What you are asked to do: Excluding pictures, transcribe precisely the lines from the one containing "none -> red slope E10:F10 level 1 top E" to the final line of the listing below, inclusive, and nothing more.

The data:
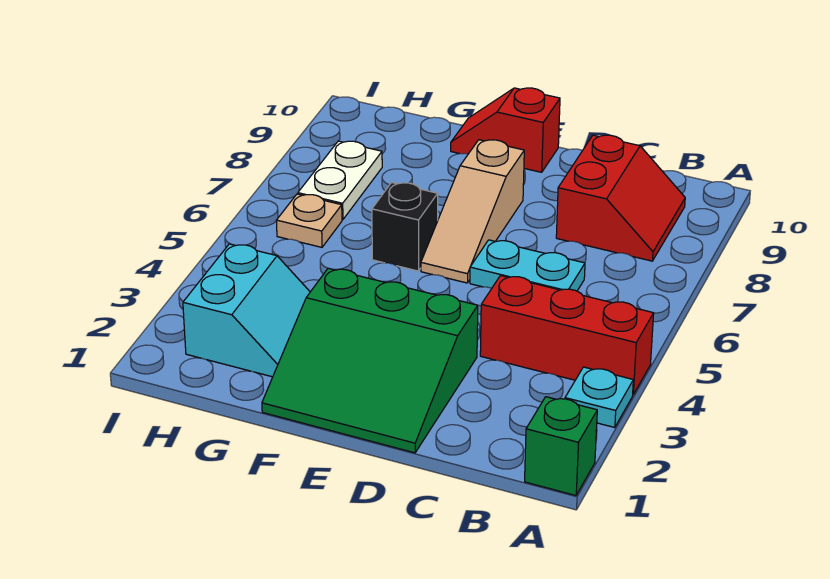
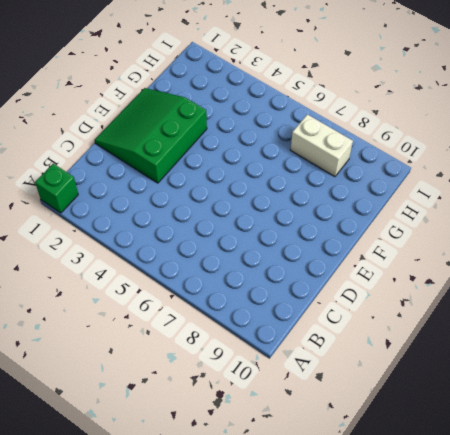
white brick H7:H8 level 1 -> white plate H7:H8 level 1
none -> cyan plate A3 level 1
none -> red brick A4:C4 level 1
none -> red slope B8:C9 level 1 top C

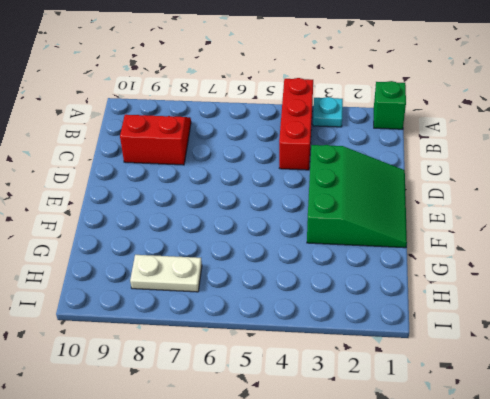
none -> cyan plate C6:D6 level 1
none -> tan slope E6:E8 level 1 top 8
none -> red slope E10:F10 level 1 top E

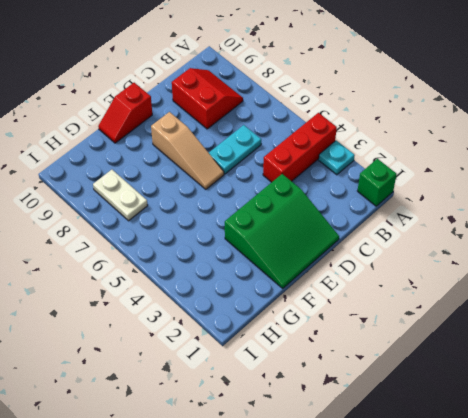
none -> black brick F6 level 1
none -> cyan slope G2:H3 level 1 top H
none -> tan plate H6 level 1

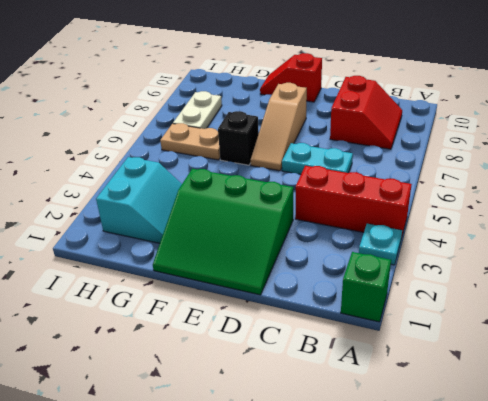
tan plate G6:H6 level 1 -> tan plate H6 level 1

Reply:
none -> red slope E10:F10 level 1 top E

none -> black brick F6 level 1
none -> cyan slope G2:H3 level 1 top H
none -> tan plate H6 level 1

tan plate G6:H6 level 1 -> tan plate H6 level 1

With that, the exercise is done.